#### EXERCISE INSTRUCTIONS:
Going down the data below, set down exactly the line with "camera: 10 degrees right, 5 degrees down" and each line after it through the line with "brown key [674,109,739,132]"; no other lines.

(Coordinate-based object records)
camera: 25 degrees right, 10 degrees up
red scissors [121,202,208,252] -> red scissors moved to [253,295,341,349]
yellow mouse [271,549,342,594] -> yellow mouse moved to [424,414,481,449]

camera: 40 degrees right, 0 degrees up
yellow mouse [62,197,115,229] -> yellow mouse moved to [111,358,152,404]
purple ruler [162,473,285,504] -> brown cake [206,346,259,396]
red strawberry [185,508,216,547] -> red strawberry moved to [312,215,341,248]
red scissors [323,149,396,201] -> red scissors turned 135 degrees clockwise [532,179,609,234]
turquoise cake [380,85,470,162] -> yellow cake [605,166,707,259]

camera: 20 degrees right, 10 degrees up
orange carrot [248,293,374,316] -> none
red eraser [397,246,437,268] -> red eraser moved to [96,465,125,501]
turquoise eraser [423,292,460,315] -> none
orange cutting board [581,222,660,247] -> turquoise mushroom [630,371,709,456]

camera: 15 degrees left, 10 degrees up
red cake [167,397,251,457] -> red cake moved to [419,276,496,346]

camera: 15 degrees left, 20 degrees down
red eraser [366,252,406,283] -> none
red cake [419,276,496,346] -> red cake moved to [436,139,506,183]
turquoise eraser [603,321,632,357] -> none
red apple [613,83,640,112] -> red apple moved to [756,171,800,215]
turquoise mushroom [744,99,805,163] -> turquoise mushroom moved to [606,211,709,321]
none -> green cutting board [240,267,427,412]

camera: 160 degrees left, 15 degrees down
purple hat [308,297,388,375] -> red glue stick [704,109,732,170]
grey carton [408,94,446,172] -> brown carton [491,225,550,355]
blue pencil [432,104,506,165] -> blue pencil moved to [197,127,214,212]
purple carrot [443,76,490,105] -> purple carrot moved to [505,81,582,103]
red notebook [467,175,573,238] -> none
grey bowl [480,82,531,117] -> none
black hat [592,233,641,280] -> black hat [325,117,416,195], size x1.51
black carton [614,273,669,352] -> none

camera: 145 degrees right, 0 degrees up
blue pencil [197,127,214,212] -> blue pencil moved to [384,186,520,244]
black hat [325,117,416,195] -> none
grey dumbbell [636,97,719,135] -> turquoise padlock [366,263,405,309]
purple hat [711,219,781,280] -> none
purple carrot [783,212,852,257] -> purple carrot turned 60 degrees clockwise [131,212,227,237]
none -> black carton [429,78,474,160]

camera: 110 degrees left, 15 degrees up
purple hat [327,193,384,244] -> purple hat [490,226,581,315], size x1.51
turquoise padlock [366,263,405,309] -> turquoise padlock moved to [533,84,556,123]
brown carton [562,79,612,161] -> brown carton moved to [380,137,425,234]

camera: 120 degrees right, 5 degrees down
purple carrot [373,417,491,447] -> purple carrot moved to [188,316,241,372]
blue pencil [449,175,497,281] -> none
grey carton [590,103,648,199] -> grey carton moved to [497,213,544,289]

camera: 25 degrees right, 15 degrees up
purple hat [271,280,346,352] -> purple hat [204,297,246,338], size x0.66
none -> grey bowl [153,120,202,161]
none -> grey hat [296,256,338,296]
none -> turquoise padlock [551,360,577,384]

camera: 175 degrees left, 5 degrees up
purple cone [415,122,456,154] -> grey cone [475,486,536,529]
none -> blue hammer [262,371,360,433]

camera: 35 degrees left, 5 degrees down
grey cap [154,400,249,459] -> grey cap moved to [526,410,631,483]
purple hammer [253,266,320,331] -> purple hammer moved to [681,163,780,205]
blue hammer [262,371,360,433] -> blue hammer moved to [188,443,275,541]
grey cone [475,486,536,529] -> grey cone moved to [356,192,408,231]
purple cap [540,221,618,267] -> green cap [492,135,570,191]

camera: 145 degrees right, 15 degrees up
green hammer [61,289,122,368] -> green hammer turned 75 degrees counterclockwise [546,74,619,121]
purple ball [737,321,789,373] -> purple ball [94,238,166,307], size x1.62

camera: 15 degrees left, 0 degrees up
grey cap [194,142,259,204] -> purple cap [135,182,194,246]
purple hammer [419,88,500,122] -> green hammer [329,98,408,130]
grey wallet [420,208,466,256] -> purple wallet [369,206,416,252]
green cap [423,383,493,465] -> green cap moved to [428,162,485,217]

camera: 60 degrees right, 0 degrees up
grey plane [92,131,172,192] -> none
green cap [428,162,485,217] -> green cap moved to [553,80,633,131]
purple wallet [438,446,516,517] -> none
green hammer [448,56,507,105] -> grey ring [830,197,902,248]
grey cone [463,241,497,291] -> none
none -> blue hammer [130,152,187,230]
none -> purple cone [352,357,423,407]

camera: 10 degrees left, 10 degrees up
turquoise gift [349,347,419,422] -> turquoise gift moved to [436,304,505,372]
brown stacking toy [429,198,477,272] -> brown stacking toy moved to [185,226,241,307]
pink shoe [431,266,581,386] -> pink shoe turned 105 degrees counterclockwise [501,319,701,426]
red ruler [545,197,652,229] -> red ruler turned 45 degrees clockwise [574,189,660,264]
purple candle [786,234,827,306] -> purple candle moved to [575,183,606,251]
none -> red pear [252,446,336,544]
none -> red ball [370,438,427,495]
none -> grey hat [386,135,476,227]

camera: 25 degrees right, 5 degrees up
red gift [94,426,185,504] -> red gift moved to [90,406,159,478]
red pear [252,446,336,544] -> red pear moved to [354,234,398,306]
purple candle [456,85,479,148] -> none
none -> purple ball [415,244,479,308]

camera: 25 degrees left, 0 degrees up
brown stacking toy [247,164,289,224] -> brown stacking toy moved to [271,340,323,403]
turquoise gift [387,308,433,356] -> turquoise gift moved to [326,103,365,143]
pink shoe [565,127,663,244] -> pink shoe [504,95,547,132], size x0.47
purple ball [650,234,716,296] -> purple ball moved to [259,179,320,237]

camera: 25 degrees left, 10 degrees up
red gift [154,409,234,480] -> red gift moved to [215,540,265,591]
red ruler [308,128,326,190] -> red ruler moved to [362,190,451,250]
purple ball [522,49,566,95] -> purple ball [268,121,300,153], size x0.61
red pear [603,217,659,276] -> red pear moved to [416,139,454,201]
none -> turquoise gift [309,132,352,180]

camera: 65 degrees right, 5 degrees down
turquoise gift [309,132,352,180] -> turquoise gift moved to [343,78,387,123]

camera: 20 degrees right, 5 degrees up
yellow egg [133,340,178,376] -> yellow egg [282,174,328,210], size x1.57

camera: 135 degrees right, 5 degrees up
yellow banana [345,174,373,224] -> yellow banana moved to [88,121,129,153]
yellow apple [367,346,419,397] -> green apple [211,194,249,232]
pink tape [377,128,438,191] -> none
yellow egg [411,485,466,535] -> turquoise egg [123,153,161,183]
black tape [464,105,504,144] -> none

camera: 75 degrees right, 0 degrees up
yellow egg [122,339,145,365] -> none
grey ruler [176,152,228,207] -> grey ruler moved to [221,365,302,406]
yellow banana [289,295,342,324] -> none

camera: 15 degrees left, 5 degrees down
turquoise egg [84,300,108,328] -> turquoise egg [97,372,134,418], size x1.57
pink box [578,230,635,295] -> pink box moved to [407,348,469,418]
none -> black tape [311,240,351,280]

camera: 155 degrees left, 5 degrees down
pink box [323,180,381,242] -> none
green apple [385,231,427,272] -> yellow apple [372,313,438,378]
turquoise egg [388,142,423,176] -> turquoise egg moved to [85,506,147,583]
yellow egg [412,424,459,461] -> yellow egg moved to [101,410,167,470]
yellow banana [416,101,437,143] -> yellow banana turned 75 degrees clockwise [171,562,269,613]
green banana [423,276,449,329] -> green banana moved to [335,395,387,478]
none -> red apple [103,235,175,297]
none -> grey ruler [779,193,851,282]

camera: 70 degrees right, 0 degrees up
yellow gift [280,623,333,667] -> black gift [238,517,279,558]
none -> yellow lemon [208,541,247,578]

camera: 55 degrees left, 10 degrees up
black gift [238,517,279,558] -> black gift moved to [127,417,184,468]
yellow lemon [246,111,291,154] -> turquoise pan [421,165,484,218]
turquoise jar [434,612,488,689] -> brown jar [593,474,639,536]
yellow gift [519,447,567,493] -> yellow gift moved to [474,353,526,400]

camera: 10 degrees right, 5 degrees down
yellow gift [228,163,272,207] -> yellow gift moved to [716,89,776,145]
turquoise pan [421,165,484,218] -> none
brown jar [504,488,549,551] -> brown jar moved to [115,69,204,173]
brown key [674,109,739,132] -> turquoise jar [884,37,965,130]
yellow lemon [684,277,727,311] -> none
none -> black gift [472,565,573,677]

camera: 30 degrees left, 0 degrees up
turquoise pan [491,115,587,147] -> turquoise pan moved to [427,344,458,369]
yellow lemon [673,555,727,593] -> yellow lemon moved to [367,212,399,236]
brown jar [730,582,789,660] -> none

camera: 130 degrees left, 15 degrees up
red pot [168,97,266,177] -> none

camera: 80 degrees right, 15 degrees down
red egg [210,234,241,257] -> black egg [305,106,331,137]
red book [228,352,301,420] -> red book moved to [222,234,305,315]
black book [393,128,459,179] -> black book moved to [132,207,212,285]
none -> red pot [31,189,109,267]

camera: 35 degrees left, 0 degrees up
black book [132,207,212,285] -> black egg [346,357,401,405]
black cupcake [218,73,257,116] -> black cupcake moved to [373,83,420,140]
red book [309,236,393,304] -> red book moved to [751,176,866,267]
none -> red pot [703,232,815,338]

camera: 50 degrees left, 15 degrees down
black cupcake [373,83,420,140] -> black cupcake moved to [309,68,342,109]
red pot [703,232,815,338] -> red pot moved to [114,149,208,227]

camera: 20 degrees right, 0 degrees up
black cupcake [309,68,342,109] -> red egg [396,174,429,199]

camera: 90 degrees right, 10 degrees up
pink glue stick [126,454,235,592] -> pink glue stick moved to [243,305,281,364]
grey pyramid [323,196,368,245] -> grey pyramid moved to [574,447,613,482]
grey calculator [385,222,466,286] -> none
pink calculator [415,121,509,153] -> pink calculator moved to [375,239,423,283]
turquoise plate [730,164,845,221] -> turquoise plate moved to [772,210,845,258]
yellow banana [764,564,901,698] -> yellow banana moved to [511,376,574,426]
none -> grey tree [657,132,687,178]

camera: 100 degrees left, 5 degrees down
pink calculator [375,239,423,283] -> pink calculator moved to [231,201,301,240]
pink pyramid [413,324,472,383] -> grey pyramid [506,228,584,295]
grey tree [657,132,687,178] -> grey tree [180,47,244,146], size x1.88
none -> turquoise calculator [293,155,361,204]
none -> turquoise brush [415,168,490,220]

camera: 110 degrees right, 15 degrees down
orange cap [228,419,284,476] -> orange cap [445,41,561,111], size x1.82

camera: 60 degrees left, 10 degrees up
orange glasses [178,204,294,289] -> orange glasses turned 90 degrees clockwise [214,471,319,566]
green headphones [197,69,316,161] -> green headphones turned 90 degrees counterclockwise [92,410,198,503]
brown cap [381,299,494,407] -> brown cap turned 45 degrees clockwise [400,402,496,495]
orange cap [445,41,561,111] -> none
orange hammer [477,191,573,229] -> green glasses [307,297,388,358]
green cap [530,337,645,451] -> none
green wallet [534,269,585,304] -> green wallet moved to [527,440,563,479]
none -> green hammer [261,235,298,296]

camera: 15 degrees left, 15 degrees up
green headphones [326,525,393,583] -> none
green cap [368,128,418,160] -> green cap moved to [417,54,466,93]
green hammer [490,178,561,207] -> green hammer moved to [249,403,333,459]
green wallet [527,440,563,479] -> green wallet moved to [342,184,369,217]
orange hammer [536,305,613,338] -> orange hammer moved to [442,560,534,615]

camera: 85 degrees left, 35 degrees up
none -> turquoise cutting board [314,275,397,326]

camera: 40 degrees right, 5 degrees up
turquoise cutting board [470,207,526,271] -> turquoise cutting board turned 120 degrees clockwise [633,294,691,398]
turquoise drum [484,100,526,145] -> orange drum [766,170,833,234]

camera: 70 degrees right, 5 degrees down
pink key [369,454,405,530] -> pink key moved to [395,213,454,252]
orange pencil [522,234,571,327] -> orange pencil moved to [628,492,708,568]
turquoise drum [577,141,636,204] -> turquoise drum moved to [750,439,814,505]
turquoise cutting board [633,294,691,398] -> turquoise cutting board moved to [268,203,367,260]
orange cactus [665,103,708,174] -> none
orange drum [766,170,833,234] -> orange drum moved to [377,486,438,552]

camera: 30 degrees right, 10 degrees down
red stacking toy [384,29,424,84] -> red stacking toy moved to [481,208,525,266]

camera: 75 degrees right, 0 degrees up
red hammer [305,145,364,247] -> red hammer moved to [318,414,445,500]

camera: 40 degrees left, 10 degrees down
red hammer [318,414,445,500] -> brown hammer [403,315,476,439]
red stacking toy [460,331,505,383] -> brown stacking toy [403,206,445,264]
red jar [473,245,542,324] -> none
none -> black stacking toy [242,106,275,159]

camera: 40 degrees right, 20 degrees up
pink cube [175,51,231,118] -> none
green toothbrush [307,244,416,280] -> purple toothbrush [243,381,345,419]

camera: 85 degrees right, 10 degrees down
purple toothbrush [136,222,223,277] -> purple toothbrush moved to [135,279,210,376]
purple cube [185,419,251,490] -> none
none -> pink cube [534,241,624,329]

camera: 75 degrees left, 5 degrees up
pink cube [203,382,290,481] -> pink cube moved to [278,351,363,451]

#### SOLUTION:
camera: 10 degrees right, 5 degrees down
yellow gift [228,163,272,207] -> yellow gift moved to [716,89,776,145]
turquoise pan [421,165,484,218] -> none
brown jar [504,488,549,551] -> brown jar moved to [115,69,204,173]
brown key [674,109,739,132] -> turquoise jar [884,37,965,130]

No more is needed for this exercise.